• [YOUR INSTRUCTIONS]:
Down to the last line, print the data that follows exactly, without its pictures.

• [GIVEN INFORMATION]:
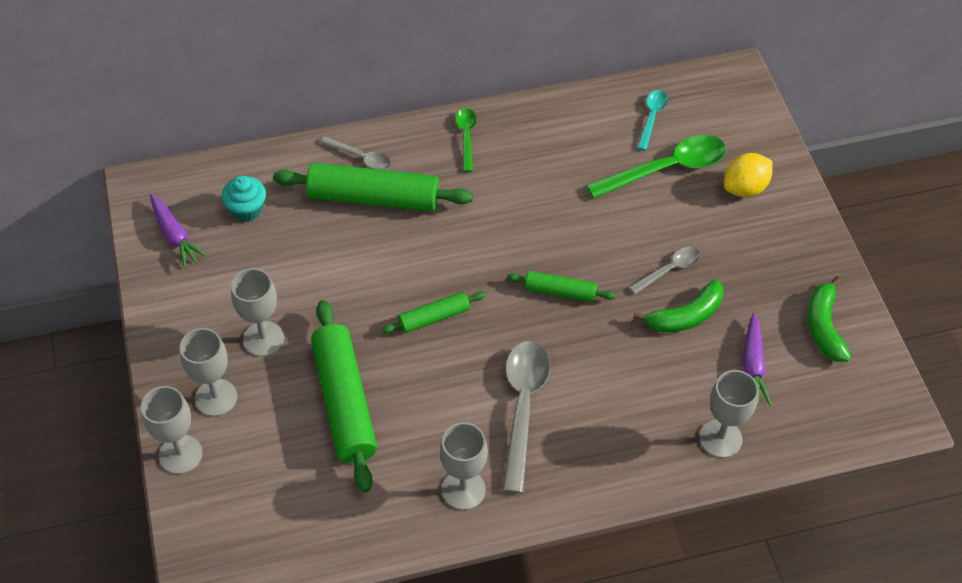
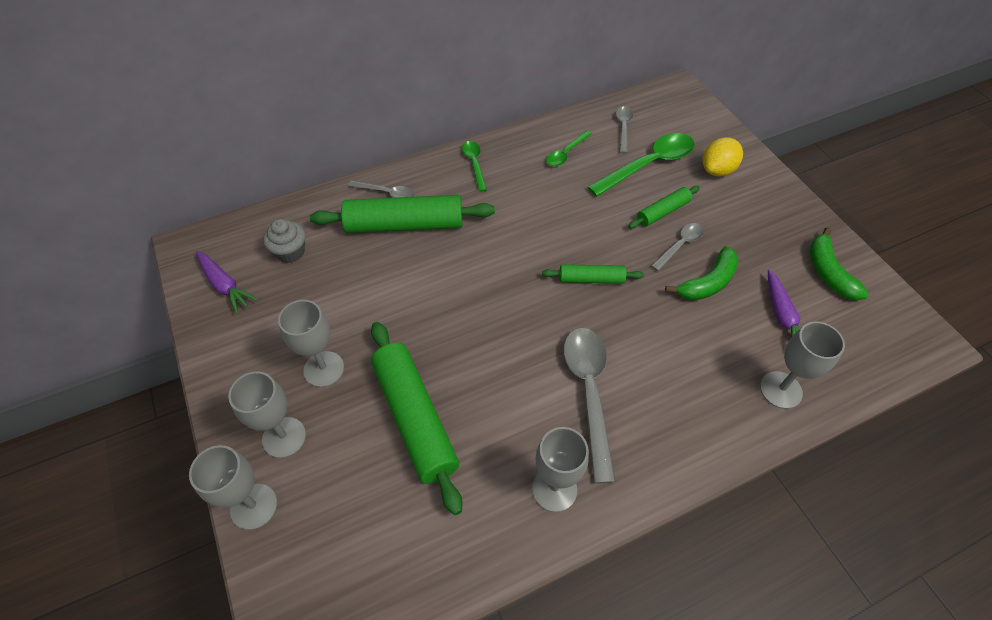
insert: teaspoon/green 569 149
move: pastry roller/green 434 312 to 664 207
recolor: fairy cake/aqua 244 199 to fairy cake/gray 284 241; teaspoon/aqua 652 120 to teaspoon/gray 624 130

• [RESPONSE TO THIS TASK]:
insert: teaspoon/green 569 149
move: pastry roller/green 434 312 to 664 207
recolor: fairy cake/aqua 244 199 to fairy cake/gray 284 241; teaspoon/aqua 652 120 to teaspoon/gray 624 130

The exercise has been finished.